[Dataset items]
□ □ □ □ □ □ □

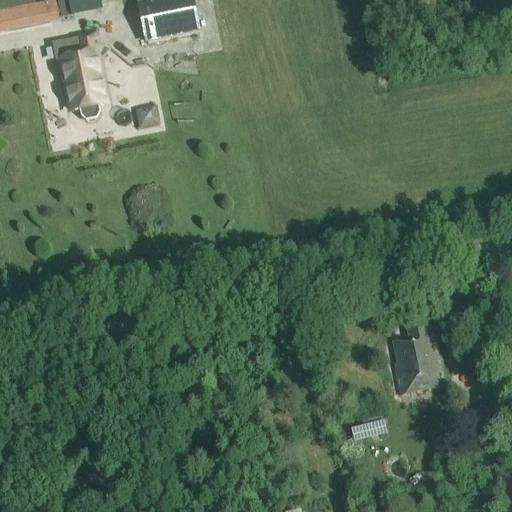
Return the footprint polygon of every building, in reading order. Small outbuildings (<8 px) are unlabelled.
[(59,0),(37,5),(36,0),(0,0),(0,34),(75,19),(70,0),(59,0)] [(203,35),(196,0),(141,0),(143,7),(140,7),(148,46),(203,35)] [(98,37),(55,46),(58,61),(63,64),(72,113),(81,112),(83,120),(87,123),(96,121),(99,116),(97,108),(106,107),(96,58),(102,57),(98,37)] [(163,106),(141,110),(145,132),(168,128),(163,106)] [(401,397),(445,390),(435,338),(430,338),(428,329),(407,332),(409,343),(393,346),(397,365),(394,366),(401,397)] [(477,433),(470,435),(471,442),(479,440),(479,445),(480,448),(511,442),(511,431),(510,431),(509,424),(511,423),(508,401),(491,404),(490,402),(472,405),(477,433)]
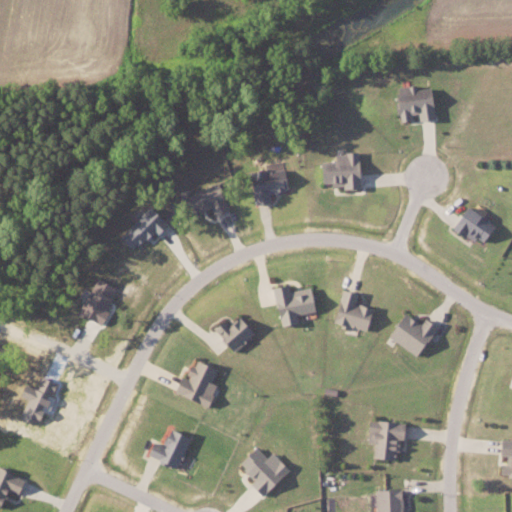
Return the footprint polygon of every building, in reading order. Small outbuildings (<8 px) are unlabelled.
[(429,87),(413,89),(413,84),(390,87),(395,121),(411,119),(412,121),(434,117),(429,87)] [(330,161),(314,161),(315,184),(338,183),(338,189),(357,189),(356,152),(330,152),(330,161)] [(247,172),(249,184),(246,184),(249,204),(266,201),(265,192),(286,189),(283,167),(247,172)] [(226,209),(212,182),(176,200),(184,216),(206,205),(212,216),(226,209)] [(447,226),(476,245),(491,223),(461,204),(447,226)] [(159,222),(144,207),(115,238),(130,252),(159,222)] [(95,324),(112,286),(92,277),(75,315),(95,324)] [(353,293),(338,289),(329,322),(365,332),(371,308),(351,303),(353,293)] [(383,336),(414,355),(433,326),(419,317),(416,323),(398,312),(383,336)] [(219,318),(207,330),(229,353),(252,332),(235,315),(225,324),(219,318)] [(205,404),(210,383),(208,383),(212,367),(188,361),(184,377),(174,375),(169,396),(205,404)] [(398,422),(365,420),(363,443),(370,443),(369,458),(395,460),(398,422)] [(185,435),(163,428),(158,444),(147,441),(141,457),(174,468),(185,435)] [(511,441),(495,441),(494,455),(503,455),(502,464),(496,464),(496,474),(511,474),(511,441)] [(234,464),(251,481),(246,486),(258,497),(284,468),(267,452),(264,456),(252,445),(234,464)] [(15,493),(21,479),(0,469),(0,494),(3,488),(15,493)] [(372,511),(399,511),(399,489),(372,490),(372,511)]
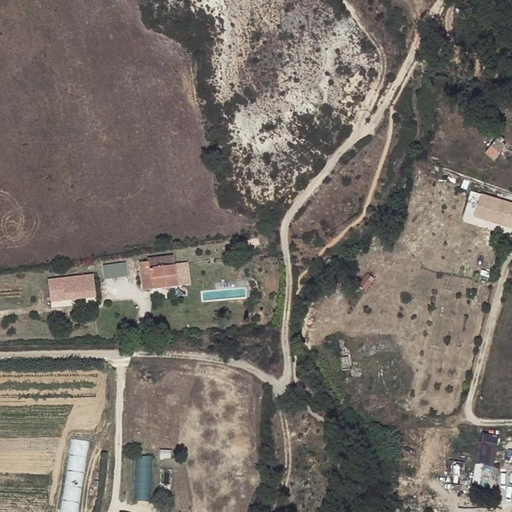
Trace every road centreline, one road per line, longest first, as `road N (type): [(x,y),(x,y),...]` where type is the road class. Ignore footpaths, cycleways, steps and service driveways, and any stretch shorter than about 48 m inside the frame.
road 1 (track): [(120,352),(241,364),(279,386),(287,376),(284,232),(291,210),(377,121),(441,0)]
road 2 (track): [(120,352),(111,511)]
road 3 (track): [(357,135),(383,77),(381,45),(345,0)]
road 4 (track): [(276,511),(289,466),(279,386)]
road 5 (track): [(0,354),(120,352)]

□ □ □ □ □ □ □

What the task asks: Echo all of the records above line for line, leaving out the pictures.

Result of this exercise:
Return the footprint polygon of every building, in reading order. Small outbuildings (<8 px) are unlabelled.
[(59,0),(37,5),(36,0),(0,0),(0,34),(75,19),(70,0),(59,0)] [(203,35),(196,0),(141,0),(143,7),(140,7),(148,46),(203,35)] [(98,37),(55,46),(58,61),(63,64),(72,113),(81,112),(83,120),(87,123),(96,121),(99,116),(97,108),(106,107),(96,58),(102,57),(98,37)] [(163,106),(141,110),(145,132),(168,128),(163,106)] [(401,397),(445,390),(435,338),(430,338),(428,329),(407,332),(409,343),(393,346),(397,365),(394,366),(401,397)] [(477,433),(470,435),(471,442),(479,440),(479,445),(480,448),(511,442),(511,431),(510,431),(509,424),(511,423),(508,401),(491,404),(490,402),(472,405),(477,433)]
Return the footprint polygon of every building, in reading order. Small outbuildings (<8 px) are unlabelled.
[(429,87),(413,89),(413,84),(390,87),(395,121),(411,119),(412,121),(434,117),(429,87)] [(330,161),(314,161),(315,184),(338,183),(338,189),(357,189),(356,152),(330,152),(330,161)] [(247,172),(249,184),(246,184),(249,204),(266,201),(265,192),(286,189),(283,167),(247,172)] [(226,209),(212,182),(176,200),(184,216),(206,205),(212,216),(226,209)] [(447,226),(476,245),(491,223),(461,204),(447,226)] [(159,222),(144,207),(115,238),(130,252),(159,222)] [(95,324),(112,286),(92,277),(75,315),(95,324)] [(353,293),(338,289),(329,322),(365,332),(371,308),(351,303),(353,293)] [(383,336),(414,355),(433,326),(419,317),(416,323),(398,312),(383,336)] [(219,318),(207,330),(229,353),(252,332),(235,315),(225,324),(219,318)] [(205,404),(210,383),(208,383),(212,367),(188,361),(184,377),(174,375),(169,396),(205,404)] [(398,422),(365,420),(363,443),(370,443),(369,458),(395,460),(398,422)] [(185,435),(163,428),(158,444),(147,441),(141,457),(174,468),(185,435)] [(511,441),(495,441),(494,455),(503,455),(502,464),(496,464),(496,474),(511,474),(511,441)] [(234,464),(251,481),(246,486),(258,497),(284,468),(267,452),(264,456),(252,445),(234,464)] [(15,493),(21,479),(0,469),(0,494),(3,488),(15,493)] [(372,511),(399,511),(399,489),(372,490),(372,511)]
Trace every road centreline, one road per line, longest first, as `road N (type): [(x,y),(x,y),...]` where type is the road class. Ignore footpaths, cycleways, steps and service driveways, and any stretch shorter than about 48 m inside the frame.
road 1 (track): [(120,352),(241,364),(279,386),(287,376),(284,232),(291,210),(377,121),(441,0)]
road 2 (track): [(120,352),(111,511)]
road 3 (track): [(357,135),(383,77),(381,45),(345,0)]
road 4 (track): [(276,511),(289,466),(279,386)]
road 5 (track): [(0,354),(120,352)]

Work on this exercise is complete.